### Source data
■ ■ ■

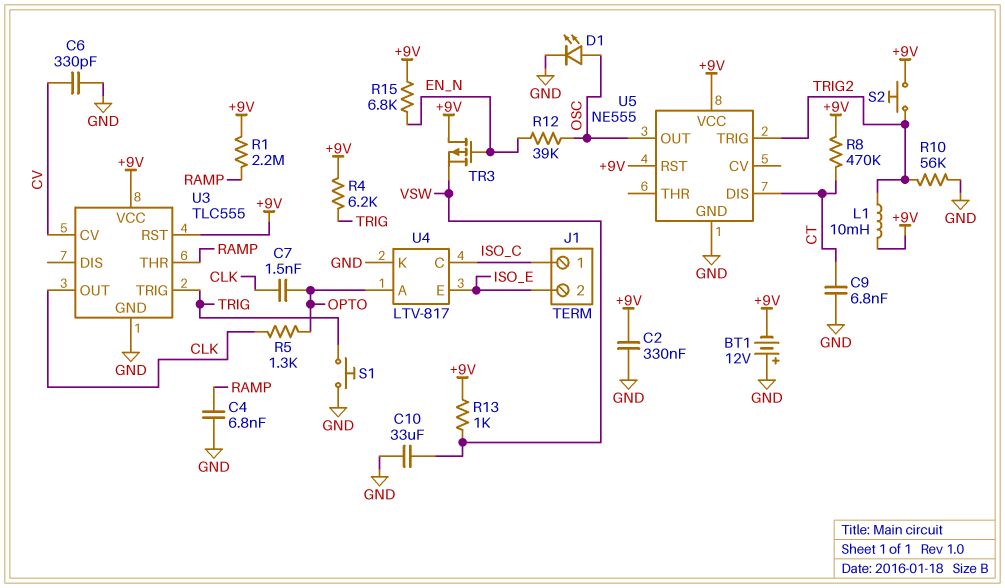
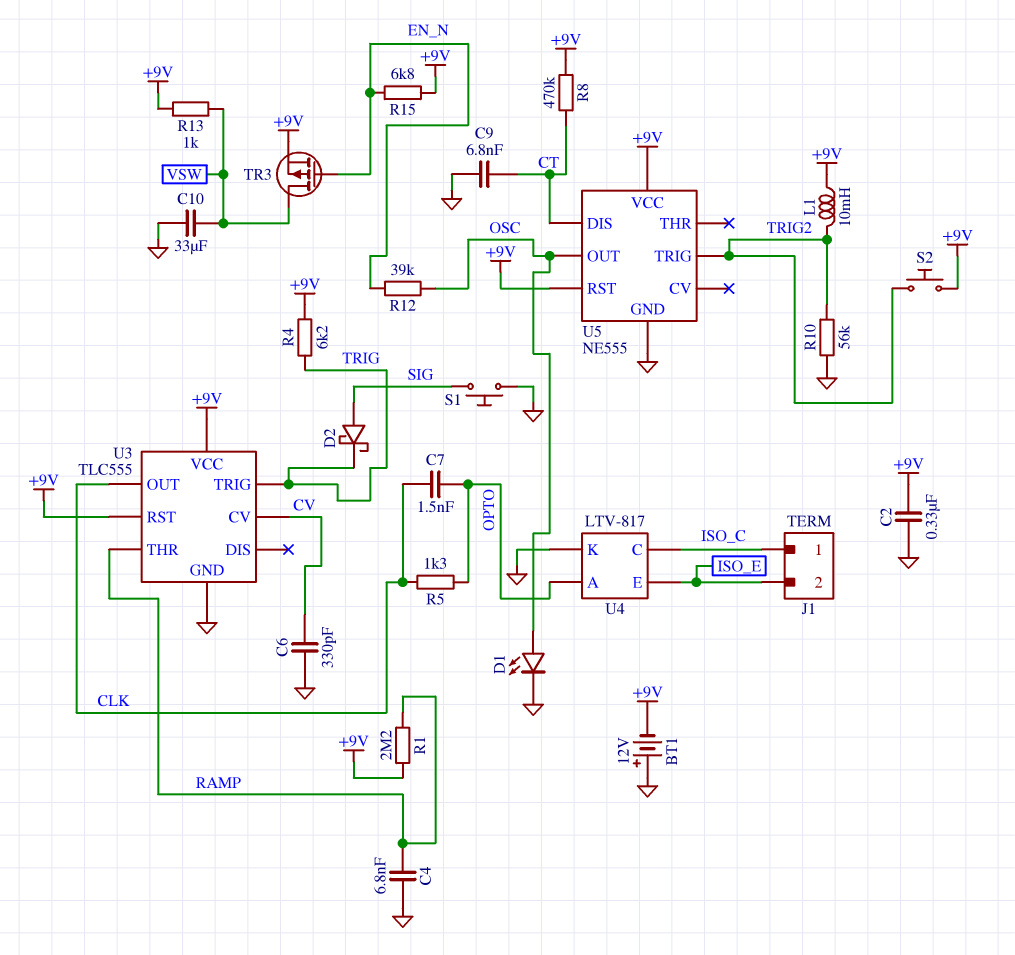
D2: none -> schottky (A SIG, K TRIG)
S1: button (GND, TRIG) -> button (GND, SIG)
TR3: PMOS (G EN_N, D +9V, S VSW) -> PMOS (G EN_N, D VSW, S +9V)

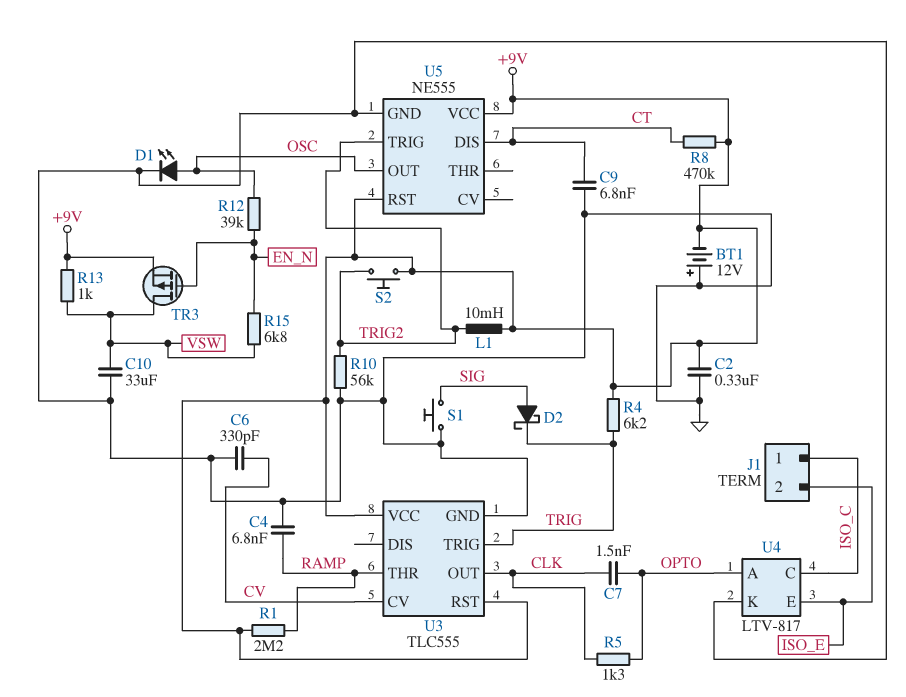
R15: 6.8k (+9V, EN_N) -> 6.8k (EN_N, VSW)

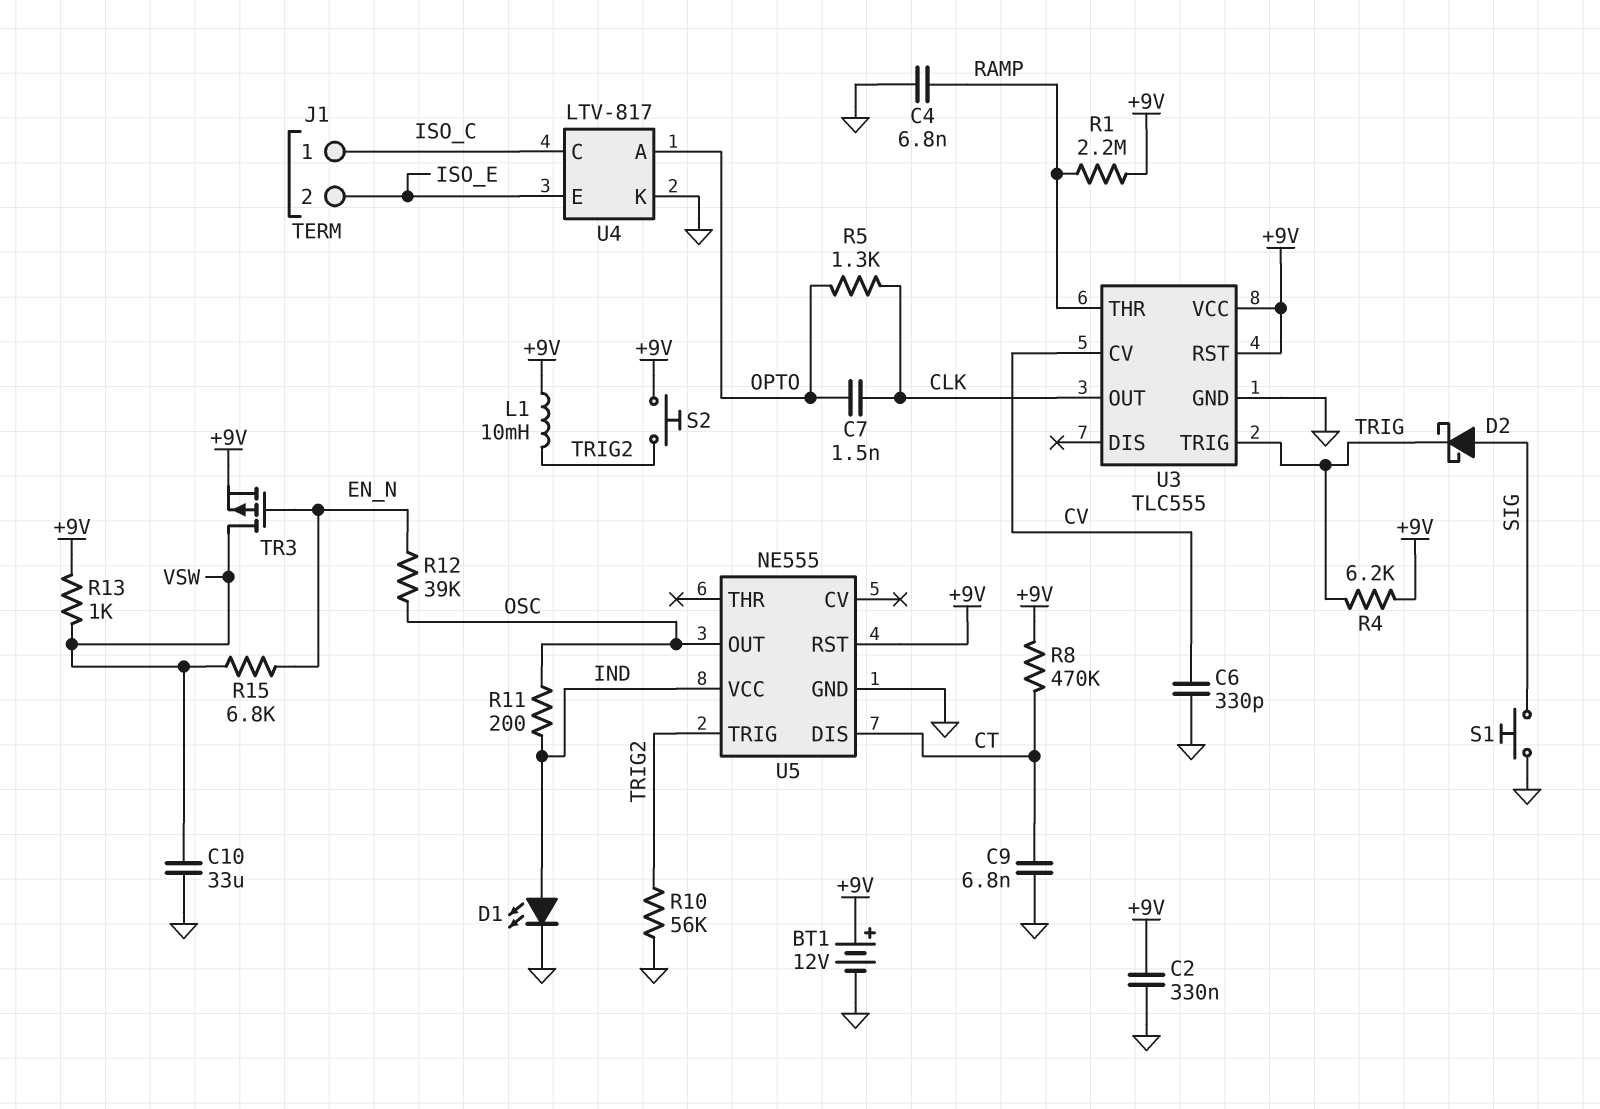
BT1: 12V (plus GND, minus +9V) -> 12V (plus +9V, minus GND)
D1: LED (A OSC, K GND) -> LED (A IND, K GND)
R11: none -> 200 (IND, OSC)
U5 pin VCC: +9V -> IND

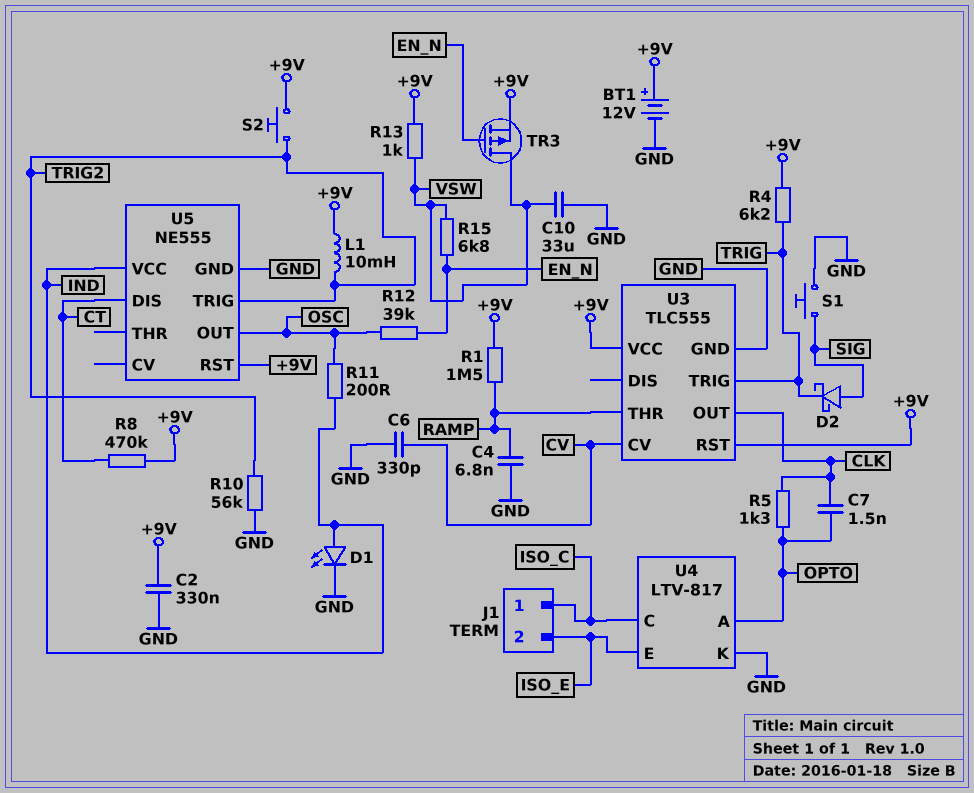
C9: 6.8nF (CT, GND) -> none
R1: 2.2M (+9V, RAMP) -> 1.5M (+9V, RAMP)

■ ■ ■

### What needs to be done
Can you restate all the records above word for word while dropping the pictures?

### Expected output
D2: none -> schottky (A SIG, K TRIG)
S1: button (GND, TRIG) -> button (GND, SIG)
TR3: PMOS (G EN_N, D +9V, S VSW) -> PMOS (G EN_N, D VSW, S +9V)

R15: 6.8k (+9V, EN_N) -> 6.8k (EN_N, VSW)

BT1: 12V (plus GND, minus +9V) -> 12V (plus +9V, minus GND)
D1: LED (A OSC, K GND) -> LED (A IND, K GND)
R11: none -> 200 (IND, OSC)
U5 pin VCC: +9V -> IND

C9: 6.8nF (CT, GND) -> none
R1: 2.2M (+9V, RAMP) -> 1.5M (+9V, RAMP)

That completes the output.